- ASSIGNMENT:
What is wanted is the line holding "U102 pin RA1: none -> N011" and every later line through the end of the entries, set down exactly.
DATASET RECORDS START
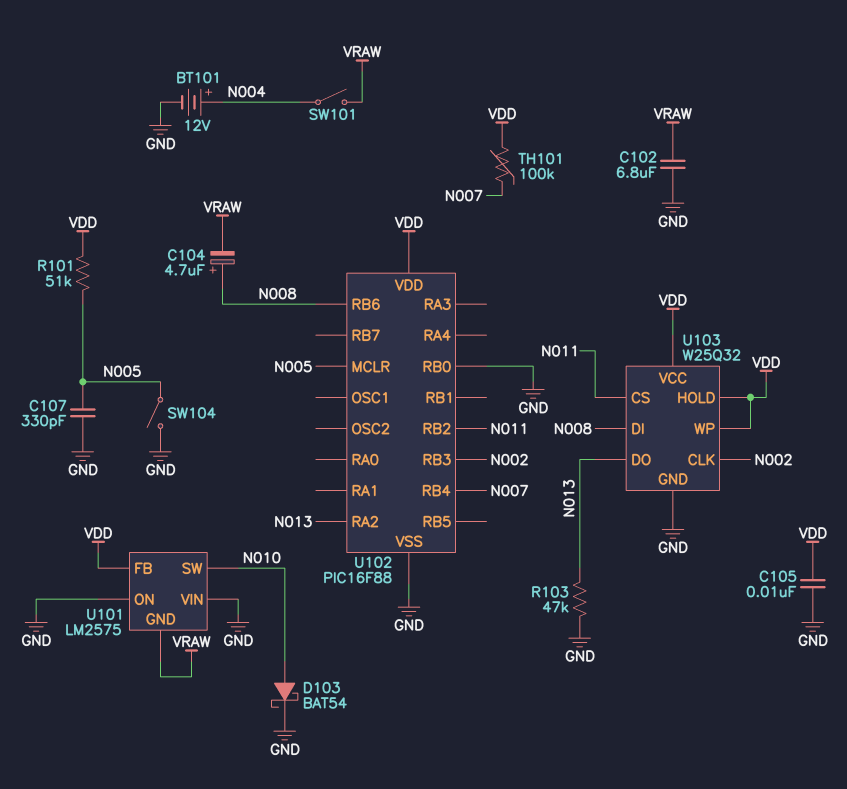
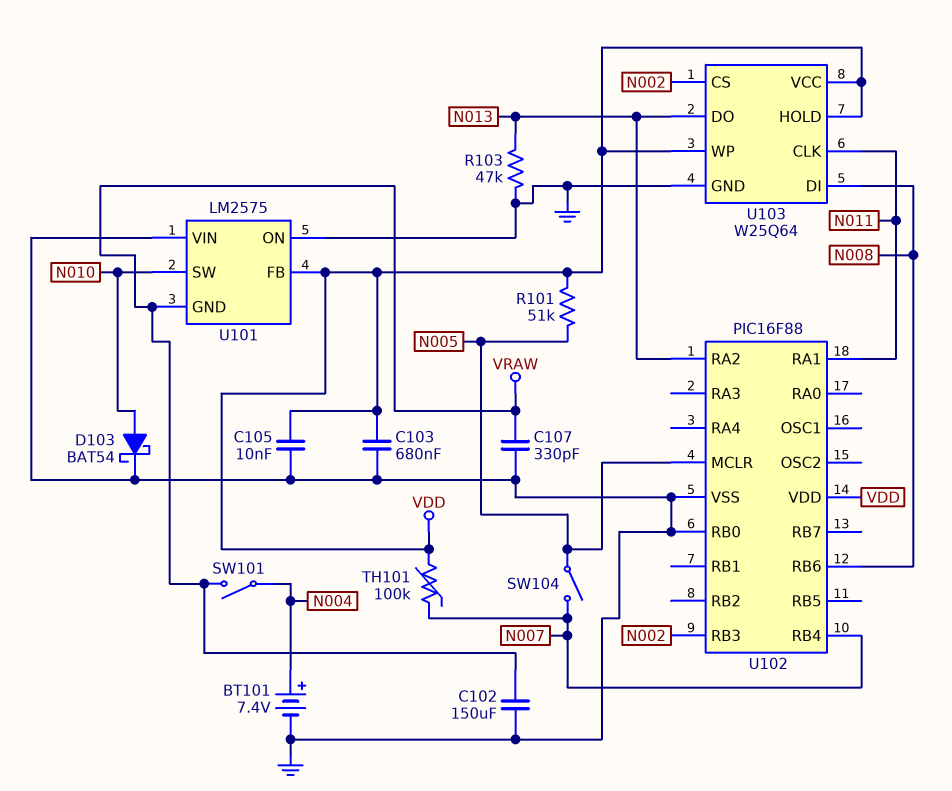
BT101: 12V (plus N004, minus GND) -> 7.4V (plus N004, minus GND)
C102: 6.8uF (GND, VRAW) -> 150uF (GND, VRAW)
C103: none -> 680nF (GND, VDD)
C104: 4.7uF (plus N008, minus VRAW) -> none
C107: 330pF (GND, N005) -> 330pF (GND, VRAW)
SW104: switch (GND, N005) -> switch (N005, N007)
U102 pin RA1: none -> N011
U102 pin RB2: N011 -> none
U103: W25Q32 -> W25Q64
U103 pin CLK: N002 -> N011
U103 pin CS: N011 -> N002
DATASET RECORDS END
- TASK RESULT:
U102 pin RA1: none -> N011
U102 pin RB2: N011 -> none
U103: W25Q32 -> W25Q64
U103 pin CLK: N002 -> N011
U103 pin CS: N011 -> N002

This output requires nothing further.